§ WORK ORDER
An exact copy of every entry is needed, with no images.

§ EXERCISE MATERIAL
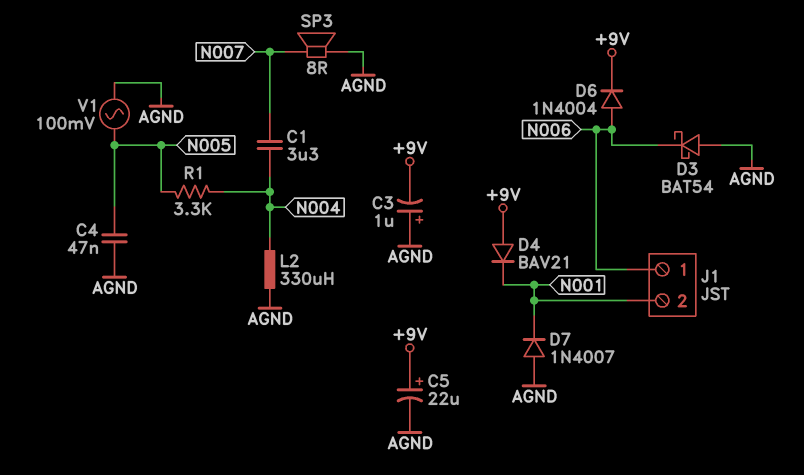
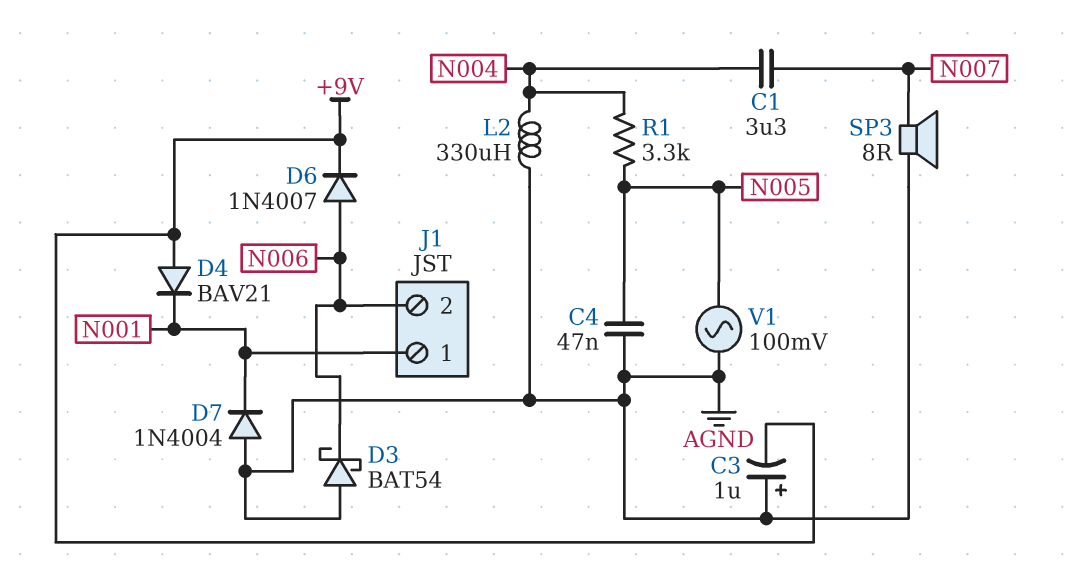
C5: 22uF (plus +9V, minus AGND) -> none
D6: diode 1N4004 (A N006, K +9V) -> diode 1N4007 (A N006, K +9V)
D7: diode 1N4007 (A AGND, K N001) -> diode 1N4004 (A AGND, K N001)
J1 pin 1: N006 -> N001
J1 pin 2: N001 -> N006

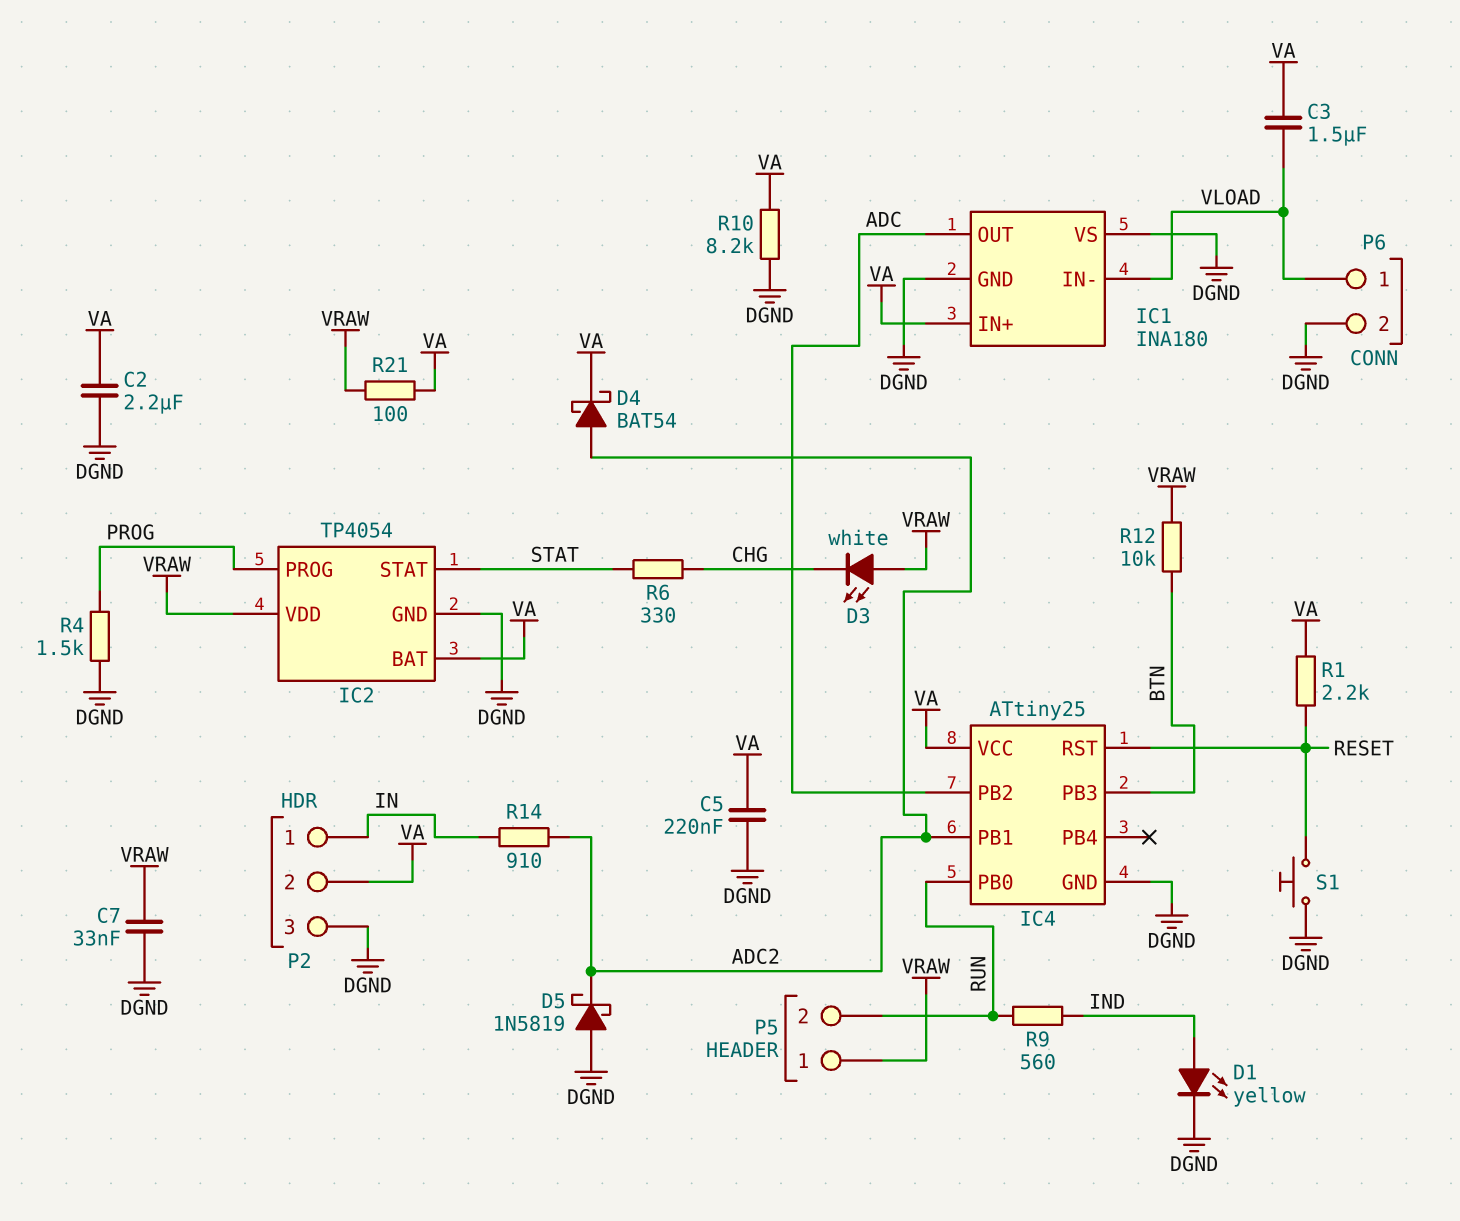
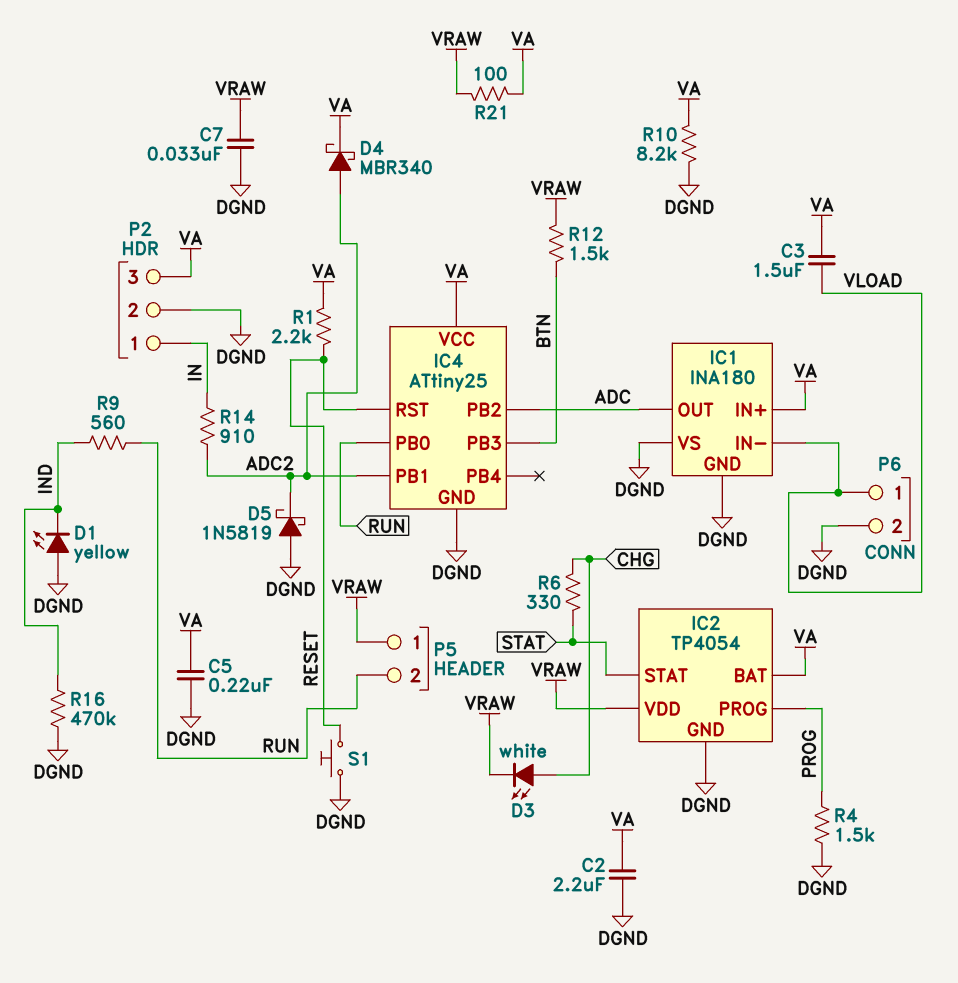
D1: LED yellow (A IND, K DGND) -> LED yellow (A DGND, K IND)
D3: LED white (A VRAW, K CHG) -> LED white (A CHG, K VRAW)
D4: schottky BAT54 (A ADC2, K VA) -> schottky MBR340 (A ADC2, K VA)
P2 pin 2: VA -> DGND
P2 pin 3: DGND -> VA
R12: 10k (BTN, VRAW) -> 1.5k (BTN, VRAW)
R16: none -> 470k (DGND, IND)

§ EXERCISE ANSWER
C5: 22uF (plus +9V, minus AGND) -> none
D6: diode 1N4004 (A N006, K +9V) -> diode 1N4007 (A N006, K +9V)
D7: diode 1N4007 (A AGND, K N001) -> diode 1N4004 (A AGND, K N001)
J1 pin 1: N006 -> N001
J1 pin 2: N001 -> N006

D1: LED yellow (A IND, K DGND) -> LED yellow (A DGND, K IND)
D3: LED white (A VRAW, K CHG) -> LED white (A CHG, K VRAW)
D4: schottky BAT54 (A ADC2, K VA) -> schottky MBR340 (A ADC2, K VA)
P2 pin 2: VA -> DGND
P2 pin 3: DGND -> VA
R12: 10k (BTN, VRAW) -> 1.5k (BTN, VRAW)
R16: none -> 470k (DGND, IND)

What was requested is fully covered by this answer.